- _EXERCISE_: Repeat word for word the opening stretch of the entries, from the first line through the line containing "SW4: none -> switch (3V3, EN1)".

** DATA RECORDS follows **

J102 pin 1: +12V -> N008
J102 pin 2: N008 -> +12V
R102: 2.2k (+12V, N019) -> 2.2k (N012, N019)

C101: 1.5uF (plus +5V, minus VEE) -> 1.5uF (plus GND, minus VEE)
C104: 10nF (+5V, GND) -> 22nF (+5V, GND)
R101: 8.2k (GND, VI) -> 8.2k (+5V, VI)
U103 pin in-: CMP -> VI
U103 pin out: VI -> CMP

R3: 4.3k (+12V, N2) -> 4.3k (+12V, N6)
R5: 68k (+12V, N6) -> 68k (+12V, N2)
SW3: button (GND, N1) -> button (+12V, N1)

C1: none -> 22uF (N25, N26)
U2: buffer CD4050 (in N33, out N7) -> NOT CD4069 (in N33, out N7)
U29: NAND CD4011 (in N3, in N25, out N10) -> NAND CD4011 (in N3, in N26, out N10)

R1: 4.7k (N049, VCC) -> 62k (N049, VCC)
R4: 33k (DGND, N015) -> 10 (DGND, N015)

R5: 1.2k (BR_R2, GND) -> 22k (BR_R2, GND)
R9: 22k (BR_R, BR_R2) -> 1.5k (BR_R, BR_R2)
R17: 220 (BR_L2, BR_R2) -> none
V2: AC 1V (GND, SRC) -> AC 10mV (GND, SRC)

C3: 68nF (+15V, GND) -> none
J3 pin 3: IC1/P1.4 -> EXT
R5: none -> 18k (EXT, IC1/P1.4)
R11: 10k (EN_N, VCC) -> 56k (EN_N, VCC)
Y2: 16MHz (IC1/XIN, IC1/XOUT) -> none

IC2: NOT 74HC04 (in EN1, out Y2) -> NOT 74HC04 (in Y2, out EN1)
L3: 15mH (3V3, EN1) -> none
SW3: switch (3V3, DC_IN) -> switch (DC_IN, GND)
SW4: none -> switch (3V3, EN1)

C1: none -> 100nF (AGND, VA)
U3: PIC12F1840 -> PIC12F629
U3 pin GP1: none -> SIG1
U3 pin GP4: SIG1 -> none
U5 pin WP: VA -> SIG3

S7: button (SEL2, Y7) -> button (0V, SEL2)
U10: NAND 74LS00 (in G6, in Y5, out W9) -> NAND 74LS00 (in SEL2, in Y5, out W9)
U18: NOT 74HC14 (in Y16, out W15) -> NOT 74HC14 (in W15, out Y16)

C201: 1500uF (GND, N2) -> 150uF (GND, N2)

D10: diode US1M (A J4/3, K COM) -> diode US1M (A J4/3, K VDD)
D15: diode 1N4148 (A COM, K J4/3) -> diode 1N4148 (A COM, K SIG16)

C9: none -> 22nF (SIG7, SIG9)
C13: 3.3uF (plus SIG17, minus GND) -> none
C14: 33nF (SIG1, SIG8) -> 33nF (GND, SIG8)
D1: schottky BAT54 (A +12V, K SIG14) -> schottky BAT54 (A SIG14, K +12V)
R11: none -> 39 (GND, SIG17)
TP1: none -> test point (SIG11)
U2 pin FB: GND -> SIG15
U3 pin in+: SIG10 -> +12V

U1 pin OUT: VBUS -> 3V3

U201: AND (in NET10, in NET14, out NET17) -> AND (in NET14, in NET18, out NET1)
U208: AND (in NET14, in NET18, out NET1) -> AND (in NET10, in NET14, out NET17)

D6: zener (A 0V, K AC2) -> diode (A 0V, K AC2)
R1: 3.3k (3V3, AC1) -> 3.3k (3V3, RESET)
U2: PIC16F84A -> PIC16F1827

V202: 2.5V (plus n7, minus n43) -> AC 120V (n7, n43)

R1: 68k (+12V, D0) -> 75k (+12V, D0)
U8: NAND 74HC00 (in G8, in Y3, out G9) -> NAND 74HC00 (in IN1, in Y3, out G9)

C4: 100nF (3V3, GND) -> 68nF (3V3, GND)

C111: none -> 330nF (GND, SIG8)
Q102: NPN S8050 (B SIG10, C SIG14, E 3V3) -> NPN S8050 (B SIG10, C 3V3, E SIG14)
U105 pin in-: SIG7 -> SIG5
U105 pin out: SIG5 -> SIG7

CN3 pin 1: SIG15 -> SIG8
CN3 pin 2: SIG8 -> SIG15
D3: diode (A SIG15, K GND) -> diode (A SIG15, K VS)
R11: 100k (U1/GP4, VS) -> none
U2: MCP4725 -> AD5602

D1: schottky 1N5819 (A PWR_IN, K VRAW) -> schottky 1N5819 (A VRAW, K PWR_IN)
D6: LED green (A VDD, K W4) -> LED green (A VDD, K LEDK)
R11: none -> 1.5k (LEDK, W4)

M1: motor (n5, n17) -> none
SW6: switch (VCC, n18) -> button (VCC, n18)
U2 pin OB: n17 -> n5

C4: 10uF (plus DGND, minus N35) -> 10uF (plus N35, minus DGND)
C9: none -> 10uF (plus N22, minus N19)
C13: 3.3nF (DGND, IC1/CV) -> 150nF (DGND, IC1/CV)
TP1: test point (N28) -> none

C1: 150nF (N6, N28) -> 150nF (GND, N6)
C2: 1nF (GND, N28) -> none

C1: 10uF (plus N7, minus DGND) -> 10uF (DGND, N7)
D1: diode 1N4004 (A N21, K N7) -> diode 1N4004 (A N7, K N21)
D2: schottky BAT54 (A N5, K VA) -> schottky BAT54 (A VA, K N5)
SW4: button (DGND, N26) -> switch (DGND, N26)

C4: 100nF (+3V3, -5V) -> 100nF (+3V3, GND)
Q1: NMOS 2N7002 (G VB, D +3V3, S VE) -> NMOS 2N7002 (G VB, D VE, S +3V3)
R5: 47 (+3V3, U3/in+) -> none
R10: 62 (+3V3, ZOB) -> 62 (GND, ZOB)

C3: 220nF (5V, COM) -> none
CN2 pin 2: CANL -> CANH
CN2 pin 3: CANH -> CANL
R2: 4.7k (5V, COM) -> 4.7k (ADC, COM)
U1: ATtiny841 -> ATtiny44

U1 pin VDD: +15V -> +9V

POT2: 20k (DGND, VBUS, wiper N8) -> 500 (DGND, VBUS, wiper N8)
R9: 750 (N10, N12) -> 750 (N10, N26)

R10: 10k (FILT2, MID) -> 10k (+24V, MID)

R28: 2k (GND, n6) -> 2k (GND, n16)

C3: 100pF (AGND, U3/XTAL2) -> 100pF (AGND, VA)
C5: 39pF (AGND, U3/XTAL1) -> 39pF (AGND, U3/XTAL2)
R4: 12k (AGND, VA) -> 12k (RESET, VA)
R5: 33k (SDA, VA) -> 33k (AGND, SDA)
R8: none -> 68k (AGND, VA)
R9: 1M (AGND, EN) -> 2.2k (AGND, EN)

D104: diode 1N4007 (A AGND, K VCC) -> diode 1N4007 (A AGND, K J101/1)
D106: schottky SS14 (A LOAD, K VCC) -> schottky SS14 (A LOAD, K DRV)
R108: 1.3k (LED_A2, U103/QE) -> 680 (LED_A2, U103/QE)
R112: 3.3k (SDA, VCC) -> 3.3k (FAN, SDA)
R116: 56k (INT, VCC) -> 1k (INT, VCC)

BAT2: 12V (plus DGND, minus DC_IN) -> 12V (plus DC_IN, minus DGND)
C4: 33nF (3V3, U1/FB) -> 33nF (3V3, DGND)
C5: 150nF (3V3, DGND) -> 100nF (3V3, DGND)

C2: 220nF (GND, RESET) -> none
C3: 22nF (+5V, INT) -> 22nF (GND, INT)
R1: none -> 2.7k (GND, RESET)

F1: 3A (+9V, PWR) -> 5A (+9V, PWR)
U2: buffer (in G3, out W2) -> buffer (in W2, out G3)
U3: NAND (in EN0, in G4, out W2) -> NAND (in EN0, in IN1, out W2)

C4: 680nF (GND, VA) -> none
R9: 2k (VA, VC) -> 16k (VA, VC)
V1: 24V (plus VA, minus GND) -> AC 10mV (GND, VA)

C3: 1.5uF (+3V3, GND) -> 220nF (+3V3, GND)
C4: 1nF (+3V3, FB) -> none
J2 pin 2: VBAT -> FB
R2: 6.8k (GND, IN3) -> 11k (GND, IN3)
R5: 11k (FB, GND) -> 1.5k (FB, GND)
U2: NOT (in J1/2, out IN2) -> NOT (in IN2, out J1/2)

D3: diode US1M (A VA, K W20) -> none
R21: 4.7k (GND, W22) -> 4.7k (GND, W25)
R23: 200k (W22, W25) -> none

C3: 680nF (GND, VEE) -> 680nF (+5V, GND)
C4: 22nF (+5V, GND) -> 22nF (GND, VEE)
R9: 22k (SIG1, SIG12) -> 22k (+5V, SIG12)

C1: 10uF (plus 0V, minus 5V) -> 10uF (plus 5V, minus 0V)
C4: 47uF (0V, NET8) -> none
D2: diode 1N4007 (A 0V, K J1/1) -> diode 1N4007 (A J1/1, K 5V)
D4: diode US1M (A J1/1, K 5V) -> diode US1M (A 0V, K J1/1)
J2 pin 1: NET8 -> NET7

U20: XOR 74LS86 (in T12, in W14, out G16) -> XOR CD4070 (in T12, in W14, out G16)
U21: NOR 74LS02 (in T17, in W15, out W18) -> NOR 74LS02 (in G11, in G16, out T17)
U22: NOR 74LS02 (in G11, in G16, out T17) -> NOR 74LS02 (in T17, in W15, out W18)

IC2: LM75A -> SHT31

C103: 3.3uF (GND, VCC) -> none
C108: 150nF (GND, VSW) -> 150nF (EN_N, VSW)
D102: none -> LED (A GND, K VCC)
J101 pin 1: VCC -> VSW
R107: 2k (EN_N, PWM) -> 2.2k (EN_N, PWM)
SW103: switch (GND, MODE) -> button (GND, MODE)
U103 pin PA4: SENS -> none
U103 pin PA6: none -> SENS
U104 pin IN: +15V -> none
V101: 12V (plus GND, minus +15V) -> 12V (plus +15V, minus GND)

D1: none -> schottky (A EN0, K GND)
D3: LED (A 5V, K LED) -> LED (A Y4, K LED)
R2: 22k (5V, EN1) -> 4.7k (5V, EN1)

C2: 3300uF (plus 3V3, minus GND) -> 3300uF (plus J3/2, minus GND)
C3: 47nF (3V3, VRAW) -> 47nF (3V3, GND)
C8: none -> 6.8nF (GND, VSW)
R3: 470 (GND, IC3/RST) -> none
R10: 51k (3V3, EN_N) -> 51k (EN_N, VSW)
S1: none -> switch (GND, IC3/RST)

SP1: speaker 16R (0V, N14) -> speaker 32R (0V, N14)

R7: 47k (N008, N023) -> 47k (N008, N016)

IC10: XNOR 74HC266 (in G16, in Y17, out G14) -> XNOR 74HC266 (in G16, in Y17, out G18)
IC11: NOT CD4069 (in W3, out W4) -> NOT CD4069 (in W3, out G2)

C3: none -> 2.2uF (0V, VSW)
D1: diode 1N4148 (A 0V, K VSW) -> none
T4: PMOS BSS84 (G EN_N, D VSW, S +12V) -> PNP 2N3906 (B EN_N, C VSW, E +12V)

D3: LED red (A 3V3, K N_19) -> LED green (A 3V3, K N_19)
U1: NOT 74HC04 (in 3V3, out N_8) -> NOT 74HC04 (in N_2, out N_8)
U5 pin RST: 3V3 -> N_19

** End of DATA RECORDS **

- _ANSWER BELOW_:
J102 pin 1: +12V -> N008
J102 pin 2: N008 -> +12V
R102: 2.2k (+12V, N019) -> 2.2k (N012, N019)

C101: 1.5uF (plus +5V, minus VEE) -> 1.5uF (plus GND, minus VEE)
C104: 10nF (+5V, GND) -> 22nF (+5V, GND)
R101: 8.2k (GND, VI) -> 8.2k (+5V, VI)
U103 pin in-: CMP -> VI
U103 pin out: VI -> CMP

R3: 4.3k (+12V, N2) -> 4.3k (+12V, N6)
R5: 68k (+12V, N6) -> 68k (+12V, N2)
SW3: button (GND, N1) -> button (+12V, N1)

C1: none -> 22uF (N25, N26)
U2: buffer CD4050 (in N33, out N7) -> NOT CD4069 (in N33, out N7)
U29: NAND CD4011 (in N3, in N25, out N10) -> NAND CD4011 (in N3, in N26, out N10)

R1: 4.7k (N049, VCC) -> 62k (N049, VCC)
R4: 33k (DGND, N015) -> 10 (DGND, N015)

R5: 1.2k (BR_R2, GND) -> 22k (BR_R2, GND)
R9: 22k (BR_R, BR_R2) -> 1.5k (BR_R, BR_R2)
R17: 220 (BR_L2, BR_R2) -> none
V2: AC 1V (GND, SRC) -> AC 10mV (GND, SRC)

C3: 68nF (+15V, GND) -> none
J3 pin 3: IC1/P1.4 -> EXT
R5: none -> 18k (EXT, IC1/P1.4)
R11: 10k (EN_N, VCC) -> 56k (EN_N, VCC)
Y2: 16MHz (IC1/XIN, IC1/XOUT) -> none

IC2: NOT 74HC04 (in EN1, out Y2) -> NOT 74HC04 (in Y2, out EN1)
L3: 15mH (3V3, EN1) -> none
SW3: switch (3V3, DC_IN) -> switch (DC_IN, GND)
SW4: none -> switch (3V3, EN1)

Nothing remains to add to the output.